Task statement: Every entry should be returned exactly. Omit none of them.

==== Data to examine ====

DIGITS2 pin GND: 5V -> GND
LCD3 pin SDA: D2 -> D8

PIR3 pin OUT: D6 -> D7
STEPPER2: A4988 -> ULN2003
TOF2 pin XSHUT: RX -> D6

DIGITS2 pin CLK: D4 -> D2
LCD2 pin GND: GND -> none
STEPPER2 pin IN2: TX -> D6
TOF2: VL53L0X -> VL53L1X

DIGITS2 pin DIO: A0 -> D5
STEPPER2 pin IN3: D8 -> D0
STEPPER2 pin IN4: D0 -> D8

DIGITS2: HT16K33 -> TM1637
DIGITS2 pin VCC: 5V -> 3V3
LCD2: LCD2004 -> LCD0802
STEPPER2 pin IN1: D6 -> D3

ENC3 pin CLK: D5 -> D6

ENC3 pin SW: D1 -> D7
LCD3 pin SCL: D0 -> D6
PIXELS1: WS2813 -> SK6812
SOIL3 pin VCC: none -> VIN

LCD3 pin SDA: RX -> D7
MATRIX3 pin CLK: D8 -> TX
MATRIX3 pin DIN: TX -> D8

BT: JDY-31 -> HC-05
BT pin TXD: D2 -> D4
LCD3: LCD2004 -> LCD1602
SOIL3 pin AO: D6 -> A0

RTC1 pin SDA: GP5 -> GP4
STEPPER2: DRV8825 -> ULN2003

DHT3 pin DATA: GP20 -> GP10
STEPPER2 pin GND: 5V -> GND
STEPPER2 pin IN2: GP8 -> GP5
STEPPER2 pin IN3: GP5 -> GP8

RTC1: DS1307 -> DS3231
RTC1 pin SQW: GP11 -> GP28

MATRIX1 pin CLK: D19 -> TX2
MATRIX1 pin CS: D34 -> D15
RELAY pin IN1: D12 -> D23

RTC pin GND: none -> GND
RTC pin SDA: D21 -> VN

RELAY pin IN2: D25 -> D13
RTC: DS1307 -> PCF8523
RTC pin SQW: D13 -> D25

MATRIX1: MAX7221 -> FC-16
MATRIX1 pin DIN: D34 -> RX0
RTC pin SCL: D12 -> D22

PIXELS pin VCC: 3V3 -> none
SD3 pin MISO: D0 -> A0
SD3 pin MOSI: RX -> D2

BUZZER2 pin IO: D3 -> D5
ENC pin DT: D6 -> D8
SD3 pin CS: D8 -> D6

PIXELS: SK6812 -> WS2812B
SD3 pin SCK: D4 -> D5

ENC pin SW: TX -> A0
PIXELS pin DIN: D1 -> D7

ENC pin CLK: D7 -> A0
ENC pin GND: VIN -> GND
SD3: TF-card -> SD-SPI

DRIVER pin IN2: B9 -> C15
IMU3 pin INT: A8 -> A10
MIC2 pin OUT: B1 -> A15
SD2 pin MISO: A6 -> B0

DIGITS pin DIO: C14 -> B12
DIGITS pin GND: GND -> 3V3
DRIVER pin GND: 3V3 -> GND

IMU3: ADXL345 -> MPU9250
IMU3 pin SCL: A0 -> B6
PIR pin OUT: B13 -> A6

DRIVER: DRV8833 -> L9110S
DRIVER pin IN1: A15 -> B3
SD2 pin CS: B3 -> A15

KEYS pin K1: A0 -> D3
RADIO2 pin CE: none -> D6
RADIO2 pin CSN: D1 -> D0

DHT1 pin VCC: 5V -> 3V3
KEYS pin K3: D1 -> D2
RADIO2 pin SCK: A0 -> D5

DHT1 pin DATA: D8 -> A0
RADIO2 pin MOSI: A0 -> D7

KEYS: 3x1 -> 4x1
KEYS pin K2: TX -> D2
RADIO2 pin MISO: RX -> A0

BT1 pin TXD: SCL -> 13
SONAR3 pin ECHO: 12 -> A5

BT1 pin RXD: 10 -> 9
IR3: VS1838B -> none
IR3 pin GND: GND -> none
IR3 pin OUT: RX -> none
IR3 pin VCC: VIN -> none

====

Solution to this problem:
DIGITS2 pin GND: 5V -> GND
LCD3 pin SDA: D2 -> D8

PIR3 pin OUT: D6 -> D7
STEPPER2: A4988 -> ULN2003
TOF2 pin XSHUT: RX -> D6

DIGITS2 pin CLK: D4 -> D2
LCD2 pin GND: GND -> none
STEPPER2 pin IN2: TX -> D6
TOF2: VL53L0X -> VL53L1X

DIGITS2 pin DIO: A0 -> D5
STEPPER2 pin IN3: D8 -> D0
STEPPER2 pin IN4: D0 -> D8

DIGITS2: HT16K33 -> TM1637
DIGITS2 pin VCC: 5V -> 3V3
LCD2: LCD2004 -> LCD0802
STEPPER2 pin IN1: D6 -> D3

ENC3 pin CLK: D5 -> D6

ENC3 pin SW: D1 -> D7
LCD3 pin SCL: D0 -> D6
PIXELS1: WS2813 -> SK6812
SOIL3 pin VCC: none -> VIN

LCD3 pin SDA: RX -> D7
MATRIX3 pin CLK: D8 -> TX
MATRIX3 pin DIN: TX -> D8

BT: JDY-31 -> HC-05
BT pin TXD: D2 -> D4
LCD3: LCD2004 -> LCD1602
SOIL3 pin AO: D6 -> A0

RTC1 pin SDA: GP5 -> GP4
STEPPER2: DRV8825 -> ULN2003

DHT3 pin DATA: GP20 -> GP10
STEPPER2 pin GND: 5V -> GND
STEPPER2 pin IN2: GP8 -> GP5
STEPPER2 pin IN3: GP5 -> GP8

RTC1: DS1307 -> DS3231
RTC1 pin SQW: GP11 -> GP28

MATRIX1 pin CLK: D19 -> TX2
MATRIX1 pin CS: D34 -> D15
RELAY pin IN1: D12 -> D23

RTC pin GND: none -> GND
RTC pin SDA: D21 -> VN

RELAY pin IN2: D25 -> D13
RTC: DS1307 -> PCF8523
RTC pin SQW: D13 -> D25

MATRIX1: MAX7221 -> FC-16
MATRIX1 pin DIN: D34 -> RX0
RTC pin SCL: D12 -> D22

PIXELS pin VCC: 3V3 -> none
SD3 pin MISO: D0 -> A0
SD3 pin MOSI: RX -> D2

BUZZER2 pin IO: D3 -> D5
ENC pin DT: D6 -> D8
SD3 pin CS: D8 -> D6

PIXELS: SK6812 -> WS2812B
SD3 pin SCK: D4 -> D5

ENC pin SW: TX -> A0
PIXELS pin DIN: D1 -> D7

ENC pin CLK: D7 -> A0
ENC pin GND: VIN -> GND
SD3: TF-card -> SD-SPI

DRIVER pin IN2: B9 -> C15
IMU3 pin INT: A8 -> A10
MIC2 pin OUT: B1 -> A15
SD2 pin MISO: A6 -> B0

DIGITS pin DIO: C14 -> B12
DIGITS pin GND: GND -> 3V3
DRIVER pin GND: 3V3 -> GND

IMU3: ADXL345 -> MPU9250
IMU3 pin SCL: A0 -> B6
PIR pin OUT: B13 -> A6

DRIVER: DRV8833 -> L9110S
DRIVER pin IN1: A15 -> B3
SD2 pin CS: B3 -> A15

KEYS pin K1: A0 -> D3
RADIO2 pin CE: none -> D6
RADIO2 pin CSN: D1 -> D0

DHT1 pin VCC: 5V -> 3V3
KEYS pin K3: D1 -> D2
RADIO2 pin SCK: A0 -> D5

DHT1 pin DATA: D8 -> A0
RADIO2 pin MOSI: A0 -> D7

KEYS: 3x1 -> 4x1
KEYS pin K2: TX -> D2
RADIO2 pin MISO: RX -> A0

BT1 pin TXD: SCL -> 13
SONAR3 pin ECHO: 12 -> A5

BT1 pin RXD: 10 -> 9
IR3: VS1838B -> none
IR3 pin GND: GND -> none
IR3 pin OUT: RX -> none
IR3 pin VCC: VIN -> none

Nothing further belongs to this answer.